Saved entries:
========================================

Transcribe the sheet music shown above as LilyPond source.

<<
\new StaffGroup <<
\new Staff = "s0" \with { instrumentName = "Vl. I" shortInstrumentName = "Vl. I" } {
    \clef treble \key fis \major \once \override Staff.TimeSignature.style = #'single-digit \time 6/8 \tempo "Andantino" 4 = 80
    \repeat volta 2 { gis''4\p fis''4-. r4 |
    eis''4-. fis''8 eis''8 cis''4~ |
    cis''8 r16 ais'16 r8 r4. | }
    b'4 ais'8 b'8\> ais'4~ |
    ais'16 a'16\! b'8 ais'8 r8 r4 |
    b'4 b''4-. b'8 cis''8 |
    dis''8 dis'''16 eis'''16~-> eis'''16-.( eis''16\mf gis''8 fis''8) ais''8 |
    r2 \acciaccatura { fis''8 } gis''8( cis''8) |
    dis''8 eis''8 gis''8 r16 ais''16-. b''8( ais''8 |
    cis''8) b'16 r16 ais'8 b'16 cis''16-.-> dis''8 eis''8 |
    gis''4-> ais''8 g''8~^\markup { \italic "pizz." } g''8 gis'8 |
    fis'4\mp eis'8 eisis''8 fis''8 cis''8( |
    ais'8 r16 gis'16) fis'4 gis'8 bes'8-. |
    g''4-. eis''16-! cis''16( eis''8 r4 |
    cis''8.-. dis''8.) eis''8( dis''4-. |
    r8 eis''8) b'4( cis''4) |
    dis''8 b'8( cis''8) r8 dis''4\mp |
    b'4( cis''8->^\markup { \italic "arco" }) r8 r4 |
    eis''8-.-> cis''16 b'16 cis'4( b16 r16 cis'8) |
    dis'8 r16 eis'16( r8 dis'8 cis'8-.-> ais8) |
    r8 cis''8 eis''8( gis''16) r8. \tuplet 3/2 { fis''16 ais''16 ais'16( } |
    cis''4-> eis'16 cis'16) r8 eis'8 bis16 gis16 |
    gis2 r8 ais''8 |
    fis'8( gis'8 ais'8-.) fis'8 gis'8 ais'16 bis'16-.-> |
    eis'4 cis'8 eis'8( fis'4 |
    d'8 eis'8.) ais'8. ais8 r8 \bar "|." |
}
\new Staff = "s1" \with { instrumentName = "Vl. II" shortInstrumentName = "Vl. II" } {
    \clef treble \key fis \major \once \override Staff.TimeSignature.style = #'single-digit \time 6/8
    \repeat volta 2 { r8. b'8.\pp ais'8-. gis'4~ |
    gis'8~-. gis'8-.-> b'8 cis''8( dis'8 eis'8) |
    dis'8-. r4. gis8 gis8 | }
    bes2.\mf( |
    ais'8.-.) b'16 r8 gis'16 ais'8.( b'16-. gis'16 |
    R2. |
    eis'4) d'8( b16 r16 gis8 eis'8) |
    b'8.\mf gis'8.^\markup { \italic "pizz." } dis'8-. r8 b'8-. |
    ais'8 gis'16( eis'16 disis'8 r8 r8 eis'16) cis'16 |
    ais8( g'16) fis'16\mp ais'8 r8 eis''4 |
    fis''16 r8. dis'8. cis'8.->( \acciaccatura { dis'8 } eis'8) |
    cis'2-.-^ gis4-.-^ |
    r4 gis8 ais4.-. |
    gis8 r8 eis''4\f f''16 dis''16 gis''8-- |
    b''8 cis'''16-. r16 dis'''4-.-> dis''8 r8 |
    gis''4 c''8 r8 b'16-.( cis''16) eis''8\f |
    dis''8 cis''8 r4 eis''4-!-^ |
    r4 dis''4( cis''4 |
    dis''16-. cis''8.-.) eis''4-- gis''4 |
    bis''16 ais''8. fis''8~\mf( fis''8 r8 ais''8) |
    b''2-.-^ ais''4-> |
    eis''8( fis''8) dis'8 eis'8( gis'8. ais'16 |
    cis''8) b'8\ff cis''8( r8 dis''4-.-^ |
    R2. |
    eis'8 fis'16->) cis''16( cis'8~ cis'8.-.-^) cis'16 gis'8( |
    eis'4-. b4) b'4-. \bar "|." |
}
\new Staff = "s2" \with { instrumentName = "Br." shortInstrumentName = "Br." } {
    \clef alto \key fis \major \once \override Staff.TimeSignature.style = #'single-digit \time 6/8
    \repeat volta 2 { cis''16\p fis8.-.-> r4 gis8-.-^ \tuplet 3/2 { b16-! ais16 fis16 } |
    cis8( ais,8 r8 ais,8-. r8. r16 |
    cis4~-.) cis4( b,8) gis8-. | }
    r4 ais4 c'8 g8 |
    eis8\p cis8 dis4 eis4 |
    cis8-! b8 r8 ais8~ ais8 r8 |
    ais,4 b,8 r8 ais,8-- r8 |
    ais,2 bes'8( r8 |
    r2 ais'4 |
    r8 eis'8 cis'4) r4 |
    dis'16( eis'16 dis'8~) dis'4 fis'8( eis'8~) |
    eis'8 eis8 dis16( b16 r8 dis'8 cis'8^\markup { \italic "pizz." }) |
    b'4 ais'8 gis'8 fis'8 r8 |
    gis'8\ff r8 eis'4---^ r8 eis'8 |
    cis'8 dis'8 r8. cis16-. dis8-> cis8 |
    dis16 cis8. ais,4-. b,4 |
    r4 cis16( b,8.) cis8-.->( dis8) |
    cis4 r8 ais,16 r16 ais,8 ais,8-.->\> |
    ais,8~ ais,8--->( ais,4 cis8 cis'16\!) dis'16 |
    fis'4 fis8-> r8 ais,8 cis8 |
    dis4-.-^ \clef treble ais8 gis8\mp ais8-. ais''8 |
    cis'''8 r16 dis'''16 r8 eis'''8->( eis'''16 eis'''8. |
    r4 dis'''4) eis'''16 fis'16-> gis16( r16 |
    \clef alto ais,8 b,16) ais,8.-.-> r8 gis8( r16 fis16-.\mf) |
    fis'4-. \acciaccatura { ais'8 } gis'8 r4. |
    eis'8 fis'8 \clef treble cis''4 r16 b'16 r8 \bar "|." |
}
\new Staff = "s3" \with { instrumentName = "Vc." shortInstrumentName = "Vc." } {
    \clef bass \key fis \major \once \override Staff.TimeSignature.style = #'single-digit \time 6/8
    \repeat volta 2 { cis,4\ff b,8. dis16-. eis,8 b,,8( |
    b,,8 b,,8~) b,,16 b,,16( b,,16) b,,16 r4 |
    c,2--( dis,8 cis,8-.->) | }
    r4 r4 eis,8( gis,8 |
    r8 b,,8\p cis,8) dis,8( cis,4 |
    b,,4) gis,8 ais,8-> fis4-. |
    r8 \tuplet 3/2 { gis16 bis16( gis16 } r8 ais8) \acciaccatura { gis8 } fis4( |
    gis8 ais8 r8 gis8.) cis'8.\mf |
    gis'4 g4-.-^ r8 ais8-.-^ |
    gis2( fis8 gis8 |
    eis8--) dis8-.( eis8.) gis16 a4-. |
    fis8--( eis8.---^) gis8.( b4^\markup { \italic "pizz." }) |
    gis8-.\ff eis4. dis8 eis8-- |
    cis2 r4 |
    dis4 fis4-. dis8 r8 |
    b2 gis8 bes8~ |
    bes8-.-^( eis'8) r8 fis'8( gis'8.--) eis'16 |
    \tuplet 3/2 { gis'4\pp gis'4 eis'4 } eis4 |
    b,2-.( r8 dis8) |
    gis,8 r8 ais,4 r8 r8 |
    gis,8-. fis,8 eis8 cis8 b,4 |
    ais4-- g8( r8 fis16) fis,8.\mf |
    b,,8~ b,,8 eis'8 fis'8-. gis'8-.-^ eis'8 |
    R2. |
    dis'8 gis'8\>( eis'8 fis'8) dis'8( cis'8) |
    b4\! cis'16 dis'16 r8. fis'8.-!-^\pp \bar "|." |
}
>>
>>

========================================

Written request:
How many lines of the data above contain the string "treble"? Give only the number.

The result:
4